[Extracted entries]
▼

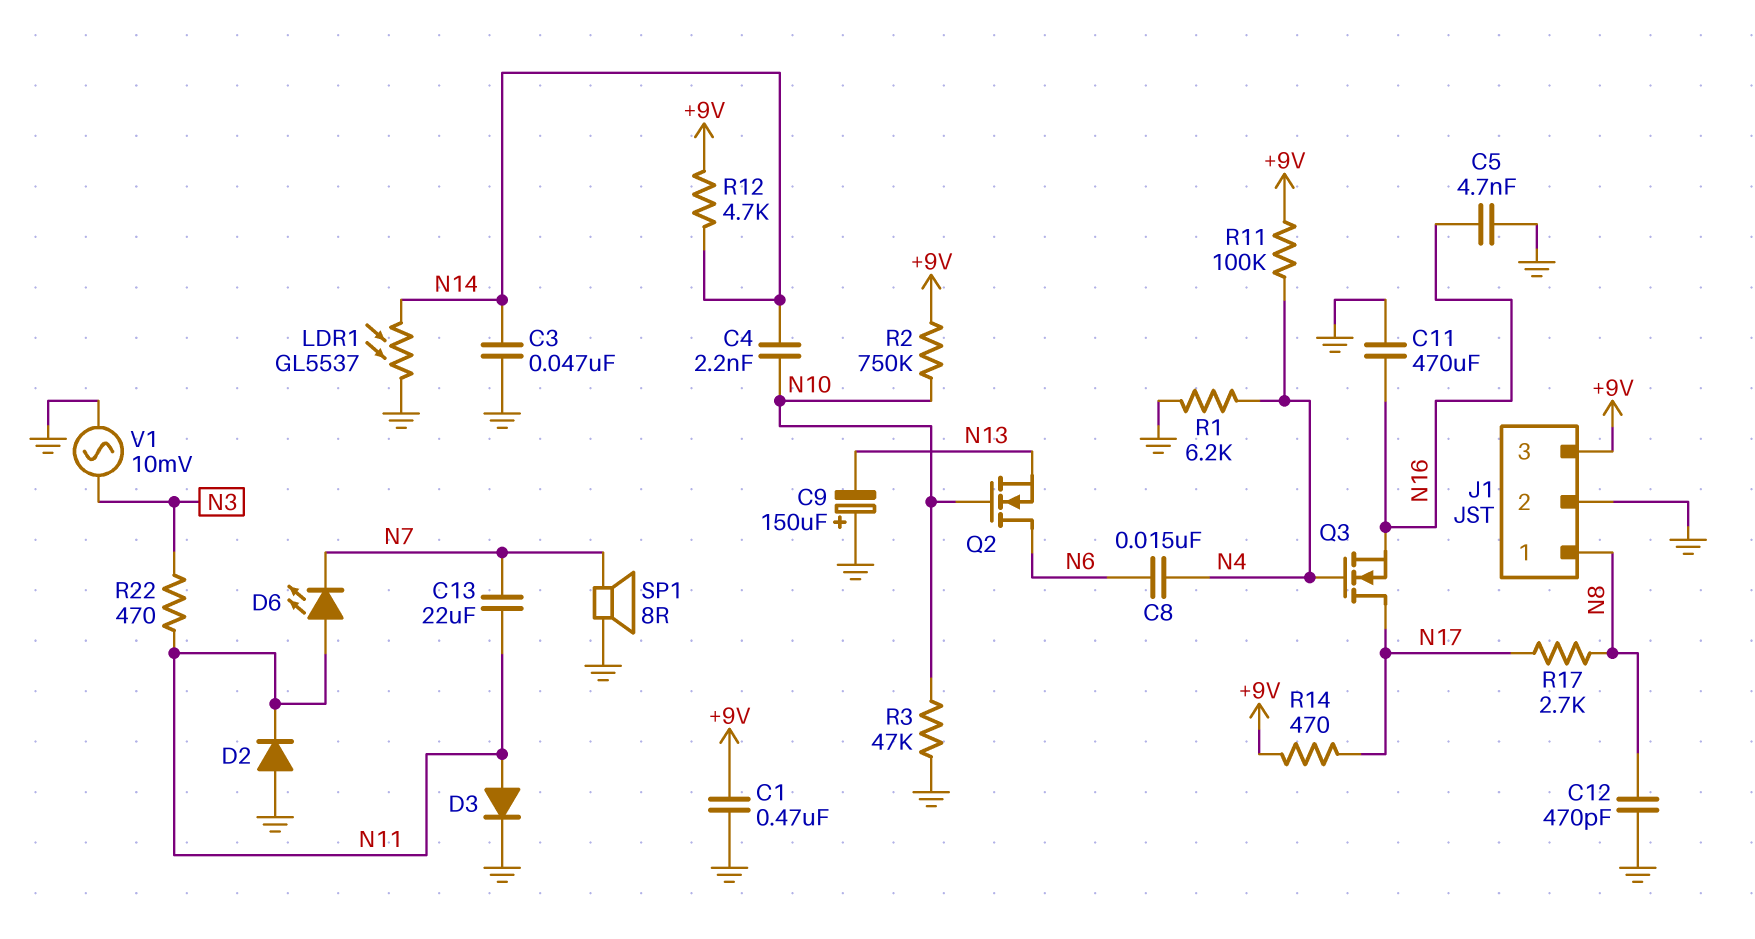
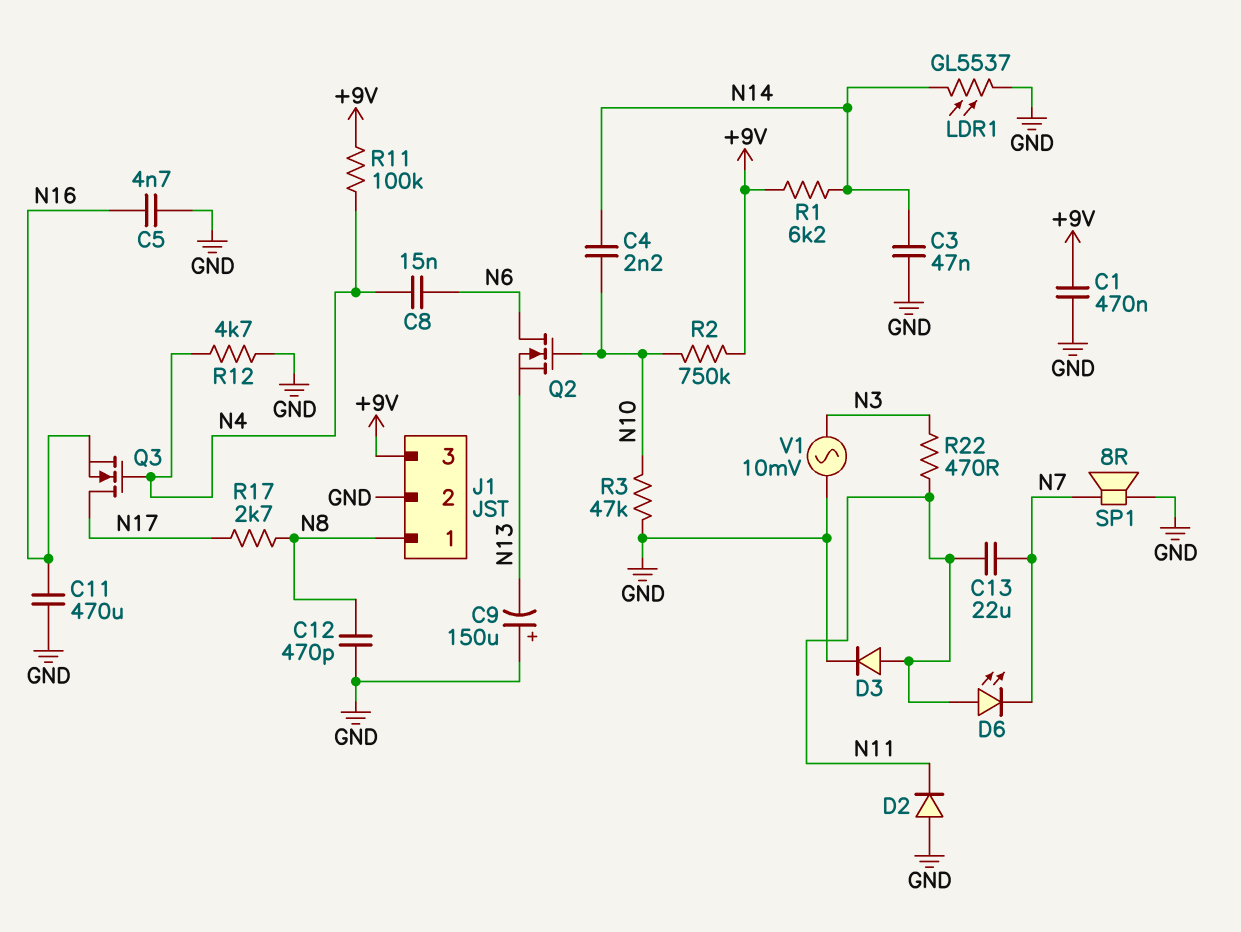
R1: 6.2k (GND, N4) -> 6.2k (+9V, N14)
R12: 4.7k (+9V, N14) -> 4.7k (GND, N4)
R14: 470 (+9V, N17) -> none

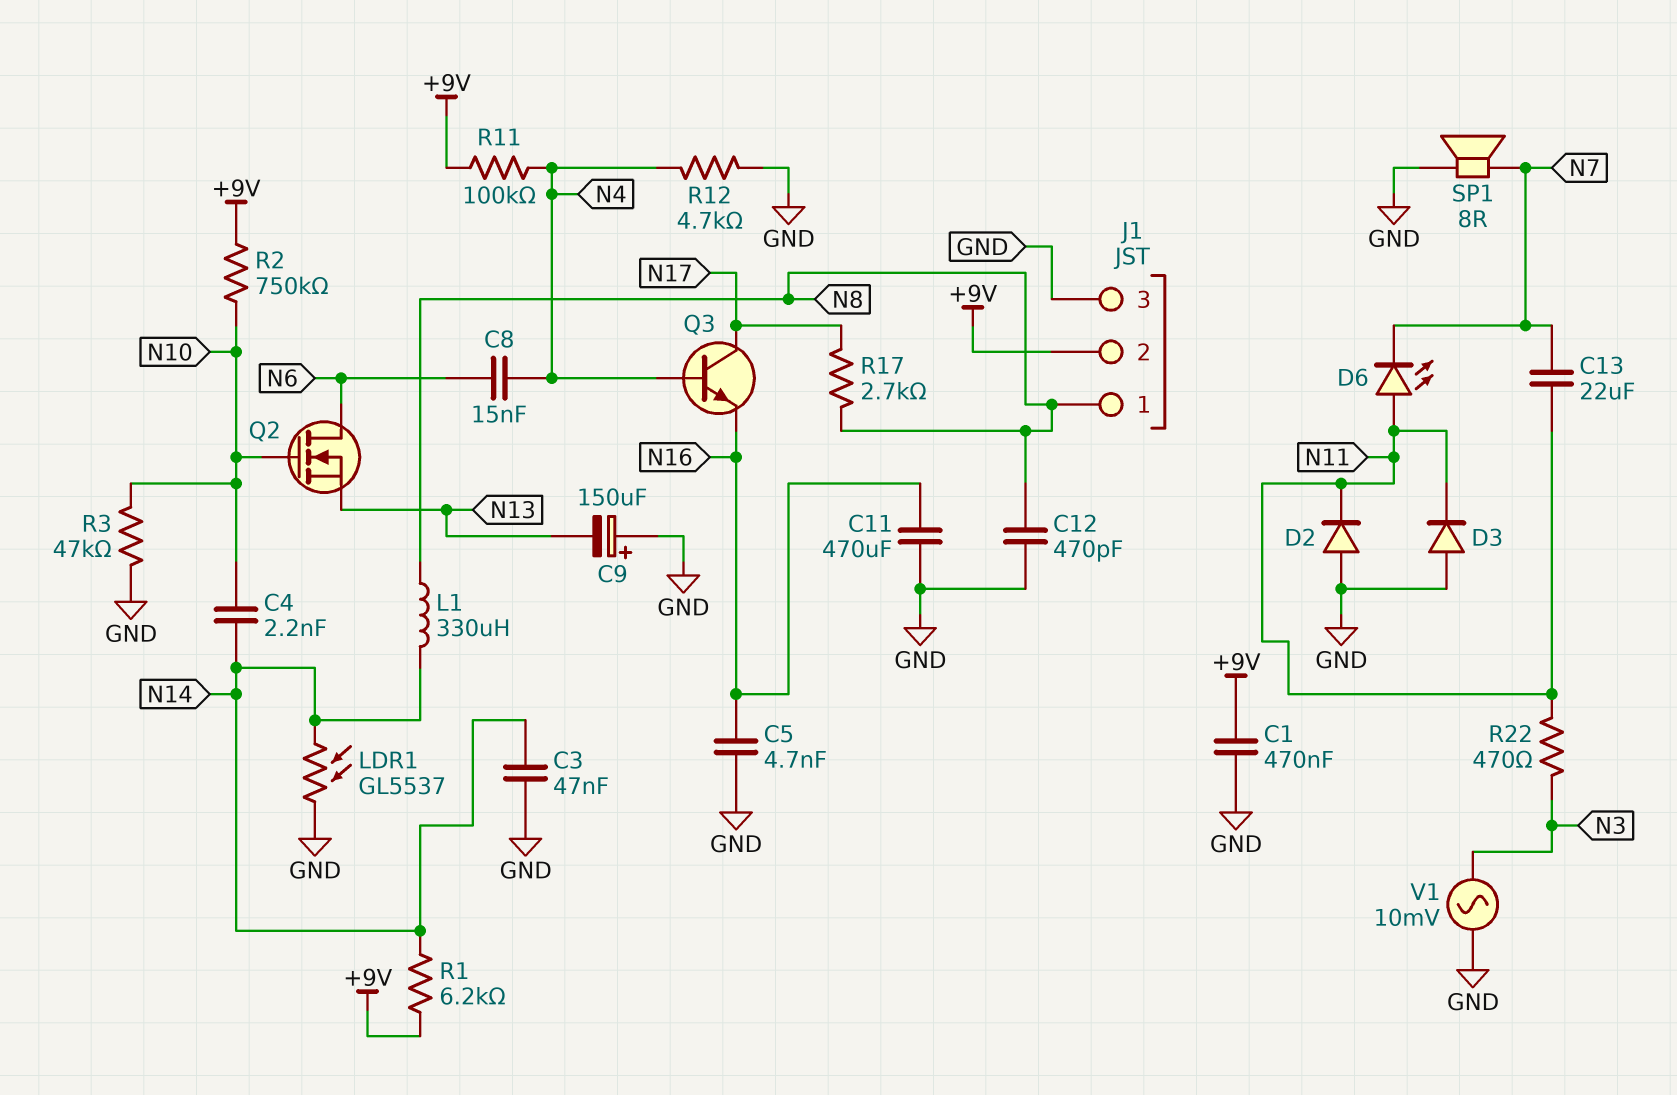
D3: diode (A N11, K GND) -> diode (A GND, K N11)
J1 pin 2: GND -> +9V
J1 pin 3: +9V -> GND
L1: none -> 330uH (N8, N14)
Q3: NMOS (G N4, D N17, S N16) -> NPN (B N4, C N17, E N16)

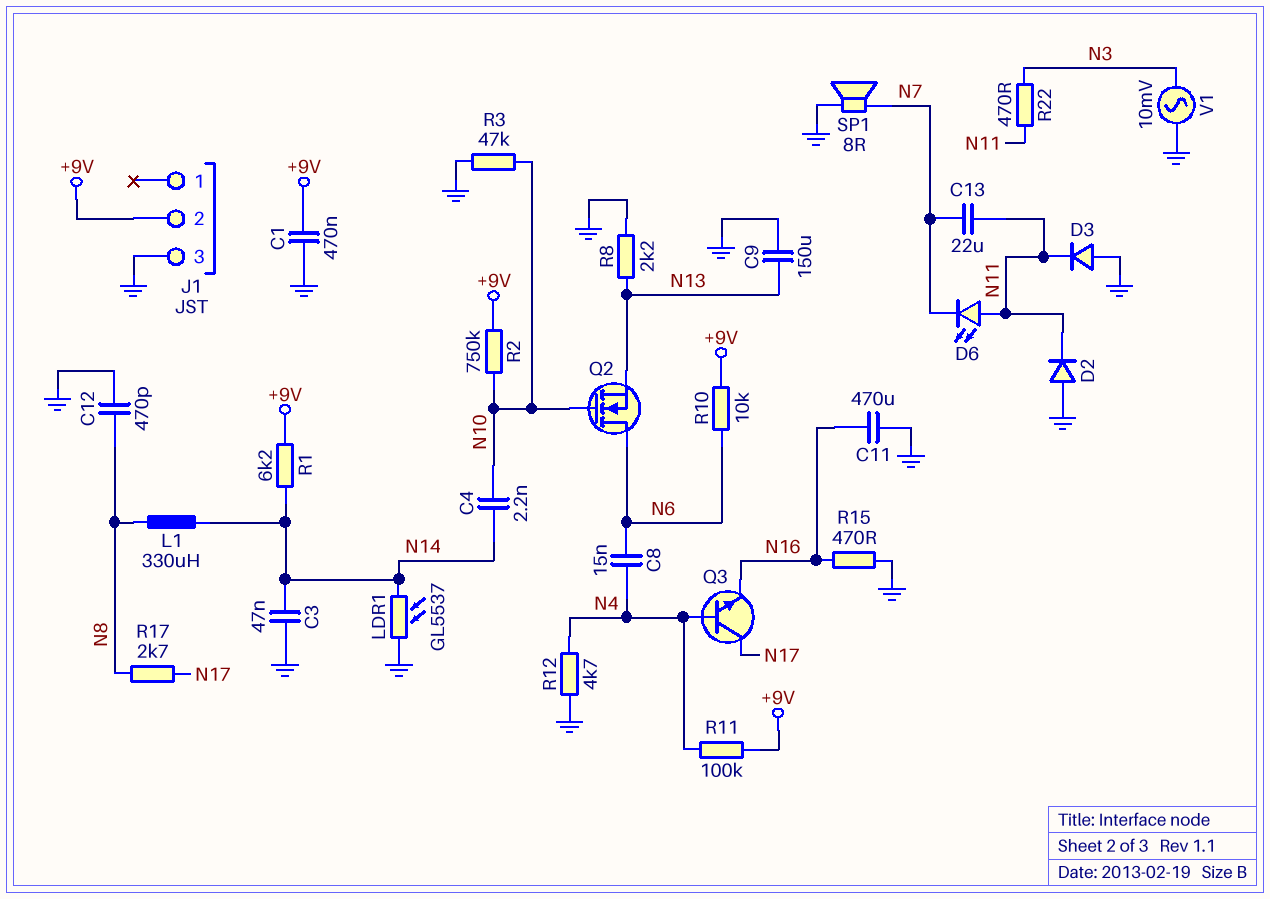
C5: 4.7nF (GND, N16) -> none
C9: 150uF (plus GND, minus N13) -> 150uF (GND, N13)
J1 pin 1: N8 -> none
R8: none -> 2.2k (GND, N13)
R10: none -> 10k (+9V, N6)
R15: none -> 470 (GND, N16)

▲

[Exercise description] Restate each line of the material word for word, skipping any picture.

[Output for this task]
R1: 6.2k (GND, N4) -> 6.2k (+9V, N14)
R12: 4.7k (+9V, N14) -> 4.7k (GND, N4)
R14: 470 (+9V, N17) -> none

D3: diode (A N11, K GND) -> diode (A GND, K N11)
J1 pin 2: GND -> +9V
J1 pin 3: +9V -> GND
L1: none -> 330uH (N8, N14)
Q3: NMOS (G N4, D N17, S N16) -> NPN (B N4, C N17, E N16)

C5: 4.7nF (GND, N16) -> none
C9: 150uF (plus GND, minus N13) -> 150uF (GND, N13)
J1 pin 1: N8 -> none
R8: none -> 2.2k (GND, N13)
R10: none -> 10k (+9V, N6)
R15: none -> 470 (GND, N16)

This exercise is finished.